EXERCISE INSTRUCTIONS » Copy out every line holding the string "plus" from the records below.

SOURCE RECORDS »
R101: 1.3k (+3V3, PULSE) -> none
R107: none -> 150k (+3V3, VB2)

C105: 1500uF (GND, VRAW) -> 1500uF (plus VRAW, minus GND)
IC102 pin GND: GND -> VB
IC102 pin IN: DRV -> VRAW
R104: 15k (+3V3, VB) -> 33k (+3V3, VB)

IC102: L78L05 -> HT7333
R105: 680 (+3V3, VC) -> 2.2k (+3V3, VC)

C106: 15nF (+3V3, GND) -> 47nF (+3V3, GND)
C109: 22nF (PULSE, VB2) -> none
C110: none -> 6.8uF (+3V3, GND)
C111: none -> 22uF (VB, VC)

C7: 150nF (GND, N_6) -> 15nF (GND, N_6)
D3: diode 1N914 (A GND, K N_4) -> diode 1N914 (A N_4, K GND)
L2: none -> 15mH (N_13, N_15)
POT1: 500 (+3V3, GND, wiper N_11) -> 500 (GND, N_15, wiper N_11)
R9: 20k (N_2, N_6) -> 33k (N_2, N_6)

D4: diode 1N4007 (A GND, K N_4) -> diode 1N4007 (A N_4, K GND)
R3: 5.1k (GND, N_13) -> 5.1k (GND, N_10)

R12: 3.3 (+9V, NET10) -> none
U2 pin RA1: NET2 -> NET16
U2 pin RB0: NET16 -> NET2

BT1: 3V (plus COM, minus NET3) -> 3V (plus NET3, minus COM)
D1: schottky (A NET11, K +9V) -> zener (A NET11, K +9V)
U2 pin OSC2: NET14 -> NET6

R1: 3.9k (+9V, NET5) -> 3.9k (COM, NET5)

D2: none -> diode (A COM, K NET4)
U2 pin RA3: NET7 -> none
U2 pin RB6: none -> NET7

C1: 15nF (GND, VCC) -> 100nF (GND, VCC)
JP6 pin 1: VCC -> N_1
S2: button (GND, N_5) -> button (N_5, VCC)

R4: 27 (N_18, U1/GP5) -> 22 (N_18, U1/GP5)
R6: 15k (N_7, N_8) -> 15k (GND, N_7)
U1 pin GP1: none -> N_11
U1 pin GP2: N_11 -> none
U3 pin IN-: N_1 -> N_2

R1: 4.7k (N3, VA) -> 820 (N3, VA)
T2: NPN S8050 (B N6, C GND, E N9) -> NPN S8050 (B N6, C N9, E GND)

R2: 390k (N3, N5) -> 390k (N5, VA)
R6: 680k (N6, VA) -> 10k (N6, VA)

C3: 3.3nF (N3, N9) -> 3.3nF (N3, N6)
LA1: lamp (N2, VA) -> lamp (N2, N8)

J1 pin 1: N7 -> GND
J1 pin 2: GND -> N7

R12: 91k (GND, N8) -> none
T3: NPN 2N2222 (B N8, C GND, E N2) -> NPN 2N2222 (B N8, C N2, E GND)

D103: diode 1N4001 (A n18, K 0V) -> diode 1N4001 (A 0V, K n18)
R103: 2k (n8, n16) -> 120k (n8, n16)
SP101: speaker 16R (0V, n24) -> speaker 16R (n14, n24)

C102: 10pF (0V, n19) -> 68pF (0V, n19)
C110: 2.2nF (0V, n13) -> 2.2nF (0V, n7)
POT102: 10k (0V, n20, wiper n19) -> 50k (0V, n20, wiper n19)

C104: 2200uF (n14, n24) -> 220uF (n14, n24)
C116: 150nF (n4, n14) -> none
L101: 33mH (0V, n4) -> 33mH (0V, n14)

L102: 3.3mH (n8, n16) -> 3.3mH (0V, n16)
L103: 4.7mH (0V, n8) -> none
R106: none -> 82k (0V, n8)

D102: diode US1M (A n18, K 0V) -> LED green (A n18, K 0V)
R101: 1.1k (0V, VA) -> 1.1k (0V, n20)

THE ANSWER »
C105: 1500uF (GND, VRAW) -> 1500uF (plus VRAW, minus GND)
BT1: 3V (plus COM, minus NET3) -> 3V (plus NET3, minus COM)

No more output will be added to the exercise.